(Stored entries)
········

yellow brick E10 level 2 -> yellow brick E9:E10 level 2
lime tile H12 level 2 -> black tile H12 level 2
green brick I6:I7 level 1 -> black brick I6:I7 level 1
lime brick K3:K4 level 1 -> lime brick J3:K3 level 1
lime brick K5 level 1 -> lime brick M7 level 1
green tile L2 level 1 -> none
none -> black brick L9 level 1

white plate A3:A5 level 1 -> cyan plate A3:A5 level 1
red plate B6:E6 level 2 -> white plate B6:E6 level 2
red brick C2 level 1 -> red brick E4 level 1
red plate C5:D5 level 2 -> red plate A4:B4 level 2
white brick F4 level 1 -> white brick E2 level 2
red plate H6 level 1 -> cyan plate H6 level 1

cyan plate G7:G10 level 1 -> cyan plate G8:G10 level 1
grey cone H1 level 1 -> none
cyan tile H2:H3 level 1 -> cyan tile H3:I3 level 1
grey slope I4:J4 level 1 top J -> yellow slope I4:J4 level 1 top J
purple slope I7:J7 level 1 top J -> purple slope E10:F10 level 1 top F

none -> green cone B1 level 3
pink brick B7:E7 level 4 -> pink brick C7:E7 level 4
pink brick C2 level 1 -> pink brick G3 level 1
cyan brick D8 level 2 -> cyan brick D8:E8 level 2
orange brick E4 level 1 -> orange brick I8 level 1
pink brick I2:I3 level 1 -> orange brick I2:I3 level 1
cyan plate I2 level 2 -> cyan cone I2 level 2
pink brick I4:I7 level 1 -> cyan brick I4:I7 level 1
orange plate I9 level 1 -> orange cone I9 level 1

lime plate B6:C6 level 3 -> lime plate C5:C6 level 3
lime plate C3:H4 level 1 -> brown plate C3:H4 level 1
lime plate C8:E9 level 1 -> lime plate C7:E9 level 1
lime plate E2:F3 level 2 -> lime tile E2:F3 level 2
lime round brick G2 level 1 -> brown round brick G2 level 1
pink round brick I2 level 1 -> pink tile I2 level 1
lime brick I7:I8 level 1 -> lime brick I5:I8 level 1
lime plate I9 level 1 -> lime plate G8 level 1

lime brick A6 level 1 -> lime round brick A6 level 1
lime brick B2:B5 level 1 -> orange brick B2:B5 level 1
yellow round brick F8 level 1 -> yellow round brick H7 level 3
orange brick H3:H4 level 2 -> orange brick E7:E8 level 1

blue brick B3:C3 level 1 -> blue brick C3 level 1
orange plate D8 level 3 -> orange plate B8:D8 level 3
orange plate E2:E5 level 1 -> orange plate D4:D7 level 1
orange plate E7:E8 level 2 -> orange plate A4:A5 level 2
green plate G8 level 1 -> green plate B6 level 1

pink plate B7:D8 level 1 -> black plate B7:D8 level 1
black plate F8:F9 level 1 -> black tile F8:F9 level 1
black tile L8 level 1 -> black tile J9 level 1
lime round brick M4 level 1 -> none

········

_ASSIGNMENT_: Track down all lines above with the string "pink" and copy them.

_TASK RESULT_:
pink brick B7:E7 level 4 -> pink brick C7:E7 level 4
pink brick C2 level 1 -> pink brick G3 level 1
pink brick I2:I3 level 1 -> orange brick I2:I3 level 1
pink brick I4:I7 level 1 -> cyan brick I4:I7 level 1
pink round brick I2 level 1 -> pink tile I2 level 1
pink plate B7:D8 level 1 -> black plate B7:D8 level 1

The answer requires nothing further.